[Coordinate pair lists]
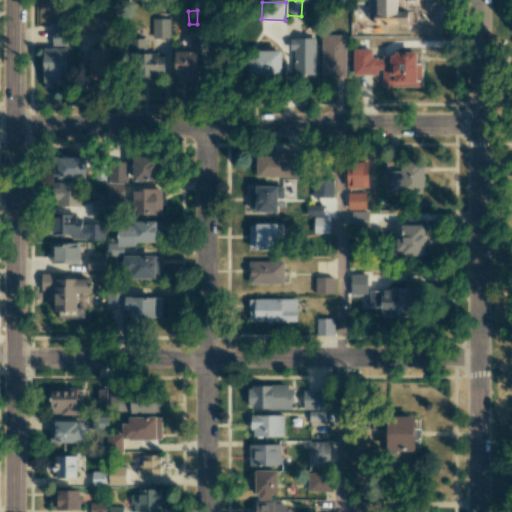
[(169,18),(152,18),(152,38),(170,38),(169,18)]
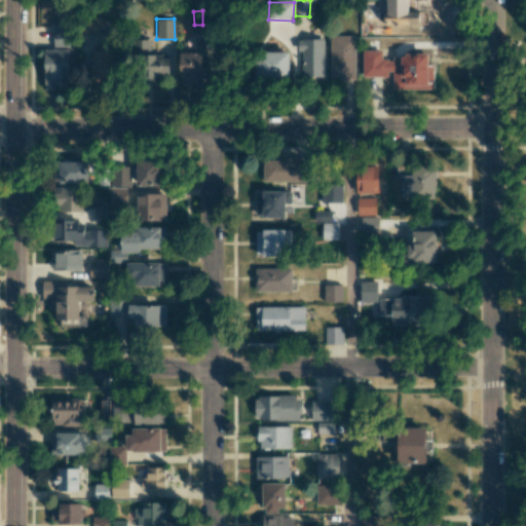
[(68,24),(52,25),(53,48),(69,47),(68,24)]
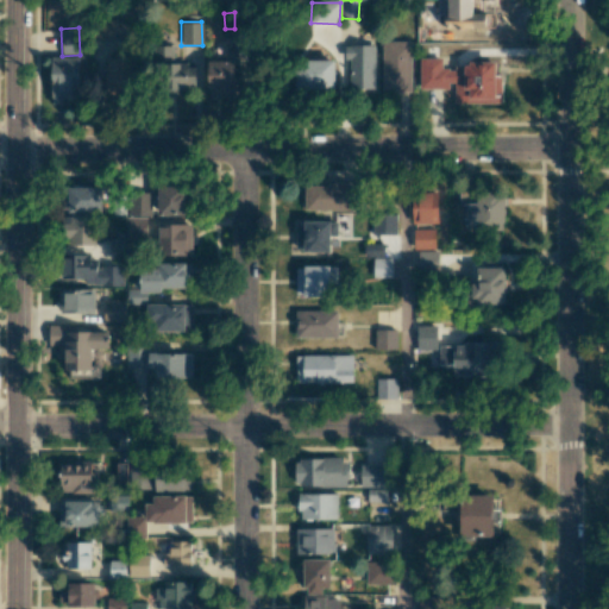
[(382,90),(410,90),(410,41),(382,41),(382,90)]
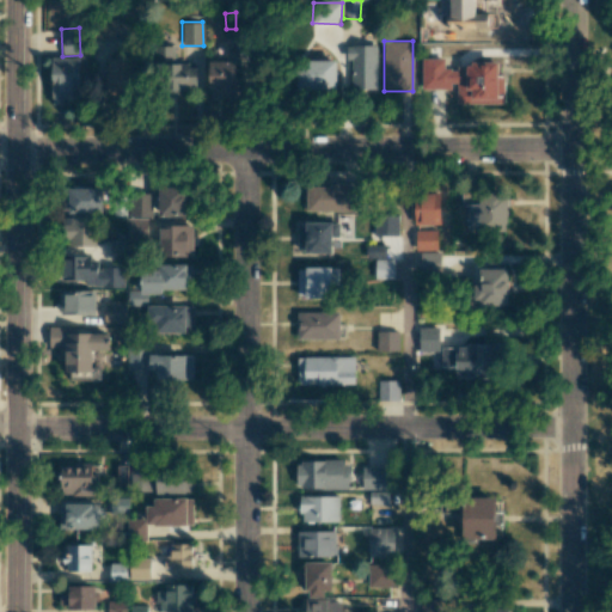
[(175,46),(157,47),(158,89),(197,89),(196,65),(175,65),(175,46)]
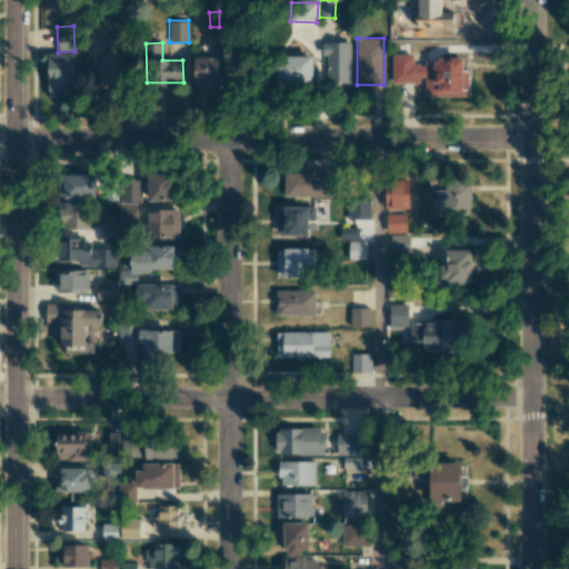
[(327,83),(350,83),(350,42),(321,42),(322,55),(326,55),(327,83)]
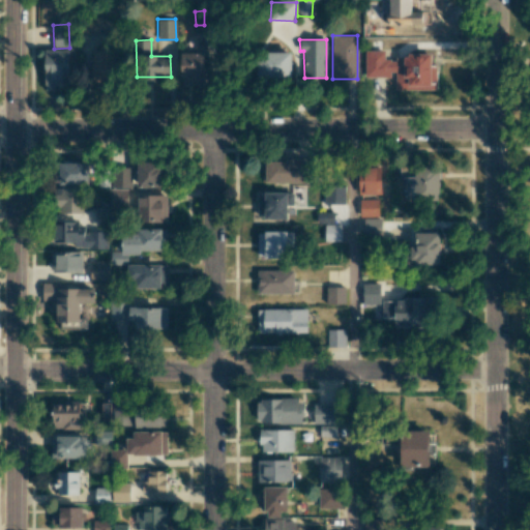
[(68,49),(43,49),(45,91),(55,91),(55,85),(68,84),(68,49)]
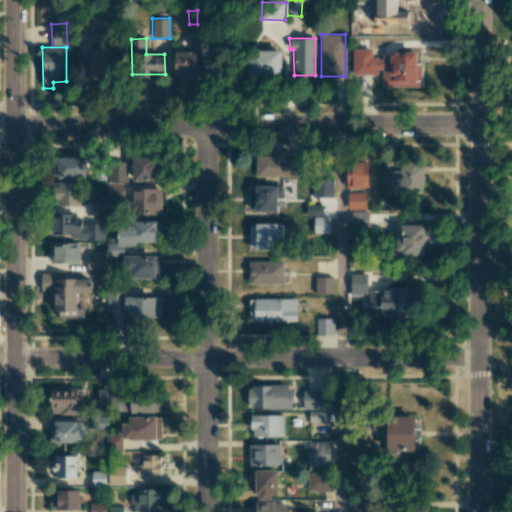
[(422,86),(421,63),(416,63),(416,54),(372,54),(371,48),(353,48),(353,76),(380,76),(380,78),(394,77),(394,86),(422,86)]
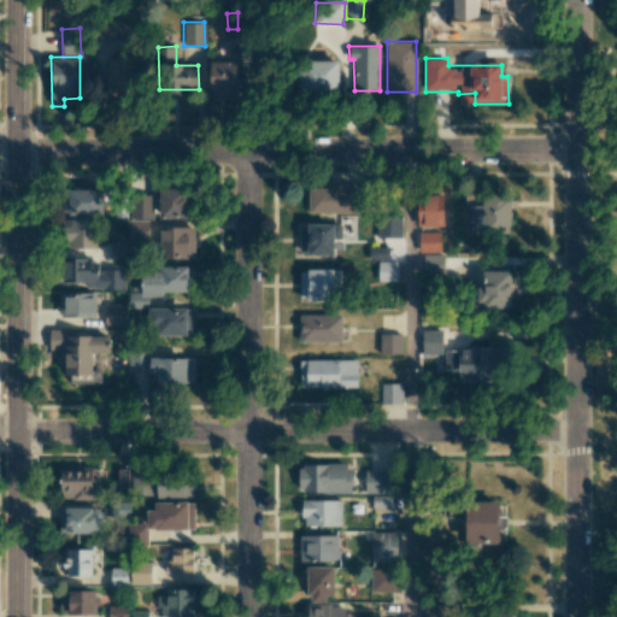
[(106,94),(128,95),(129,59),(107,59),(106,94)]
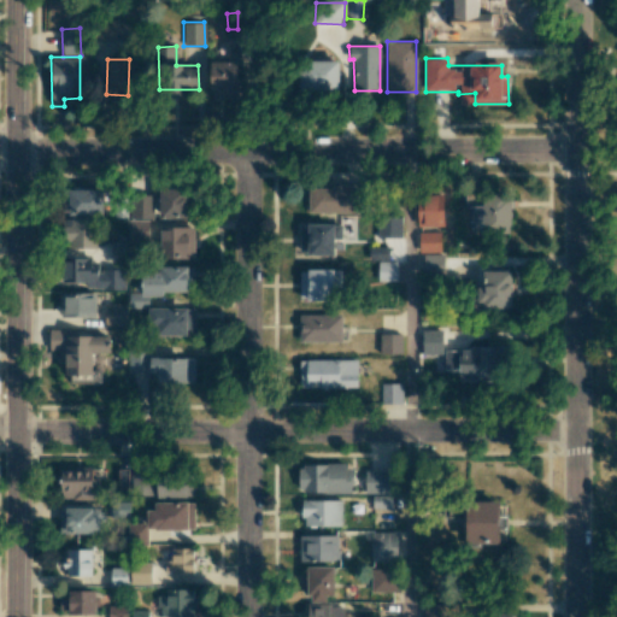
[(339,62),(300,60),(299,89),(339,89),(339,62)]
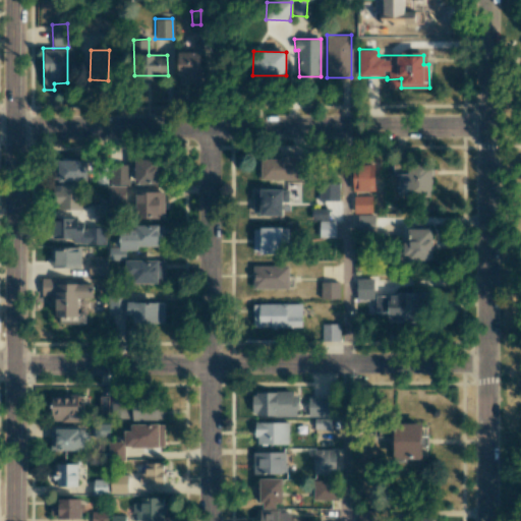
[(200,83),(200,52),(178,52),(178,83),(200,83)]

— WORK TO COMPLETE —
With the images left out, set down each record exactly as it appears.

— PROBLEM SOLUTION —
[(169,18),(152,18),(152,38),(170,38),(169,18)]
[(68,24),(52,25),(53,48),(69,47),(68,24)]
[(382,90),(410,90),(410,41),(382,41),(382,90)]
[(175,46),(157,47),(158,89),(197,89),(196,65),(175,65),(175,46)]
[(327,83),(350,83),(350,42),(321,42),(322,55),(326,55),(327,83)]
[(68,49),(43,49),(45,91),(55,91),(55,85),(68,84),(68,49)]
[(422,86),(421,63),(416,63),(416,54),(372,54),(371,48),(353,48),(353,76),(380,76),(380,78),(394,77),(394,86),(422,86)]
[(106,94),(128,95),(129,59),(107,59),(106,94)]
[(339,62),(300,60),(299,89),(339,89),(339,62)]
[(200,83),(200,52),(178,52),(178,83),(200,83)]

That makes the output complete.